EXERCISE:
Repeat every record exactly, omitting the pictures.

ENTRIES SHOWN:
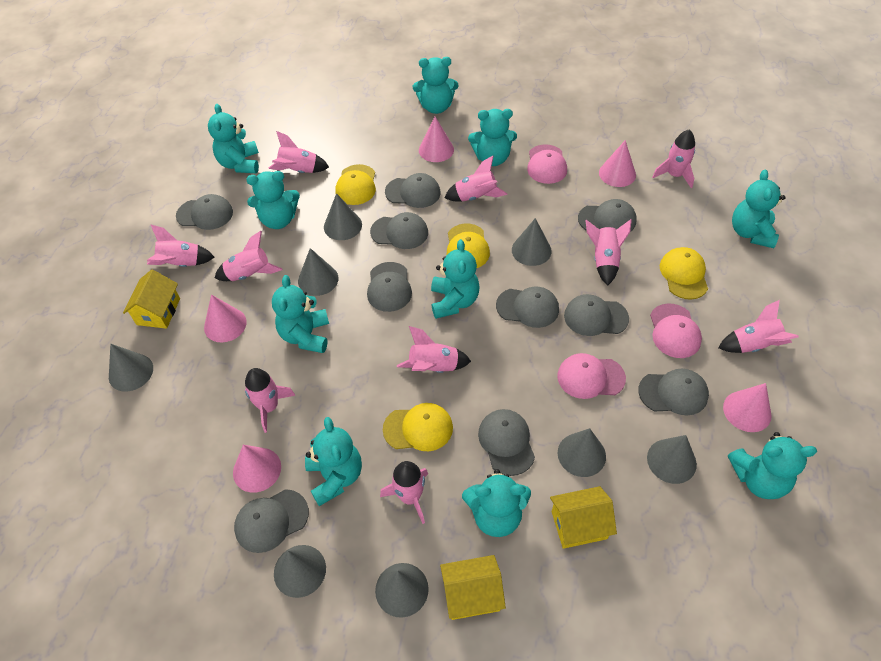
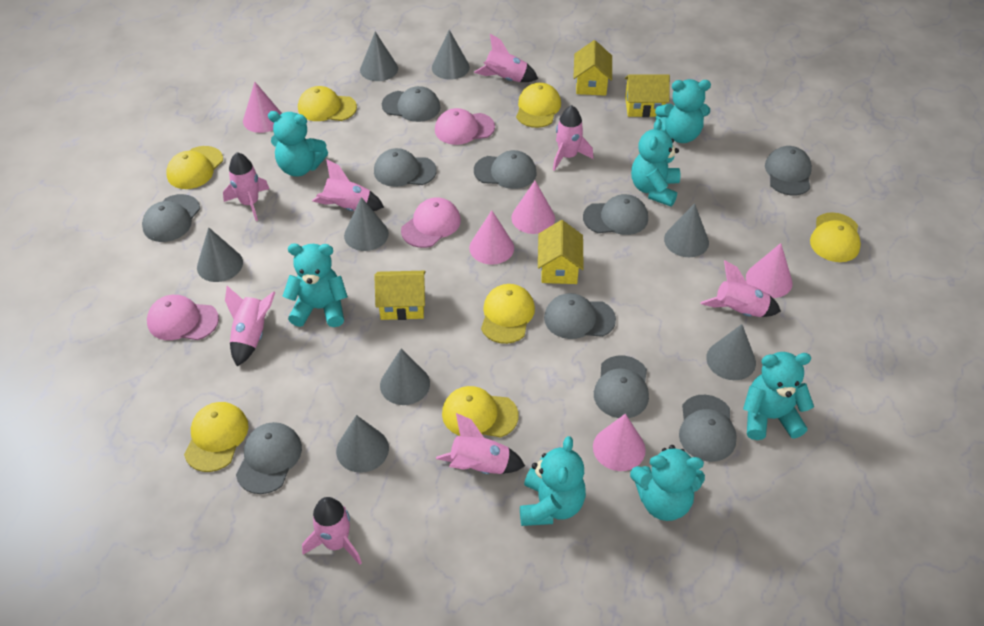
pink rocket: 10 -> 8
turquoise teddy bear: 10 -> 7
yellow cap: 4 -> 7
yellow house: 3 -> 4

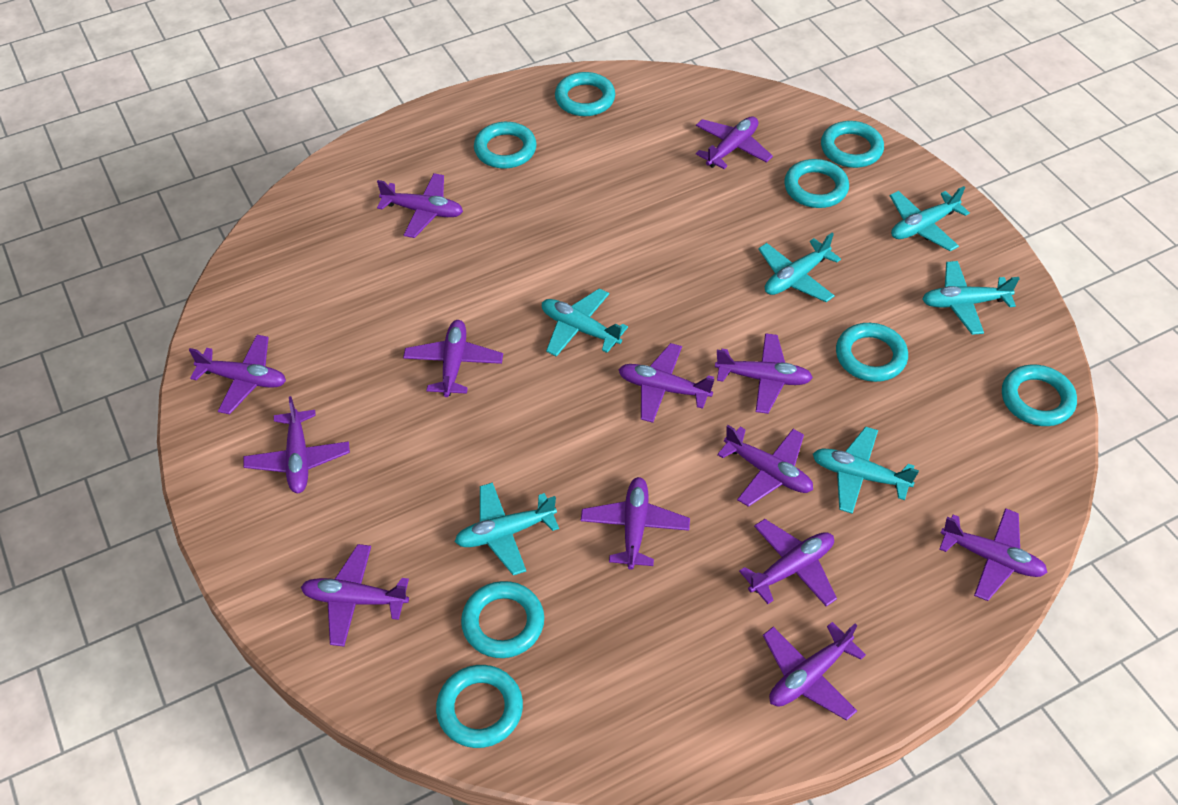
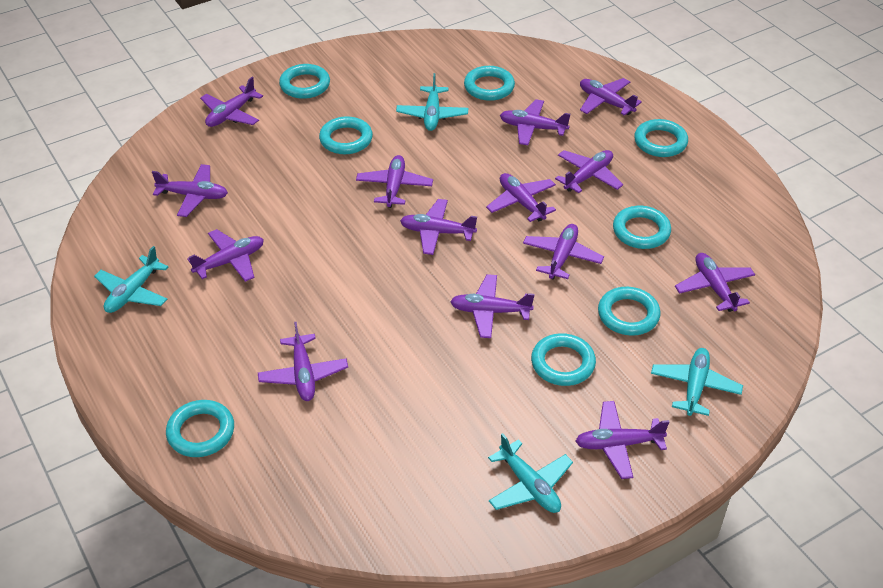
purple plane: 13 -> 14
turquoise plane: 6 -> 4

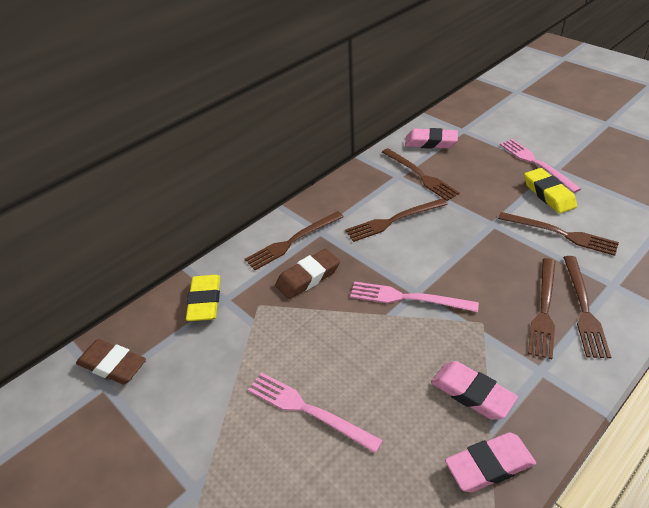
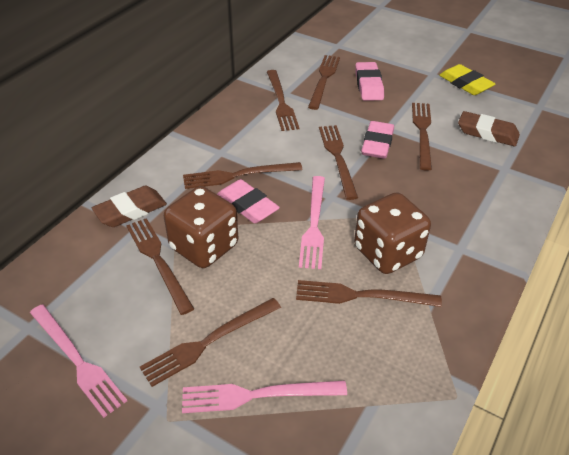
brown dice: 0 -> 2
brown fork: 6 -> 8
yellow eraser: 2 -> 1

THE ANSWER:
pink rocket: 10 -> 8
turquoise teddy bear: 10 -> 7
yellow cap: 4 -> 7
yellow house: 3 -> 4

purple plane: 13 -> 14
turquoise plane: 6 -> 4

brown dice: 0 -> 2
brown fork: 6 -> 8
yellow eraser: 2 -> 1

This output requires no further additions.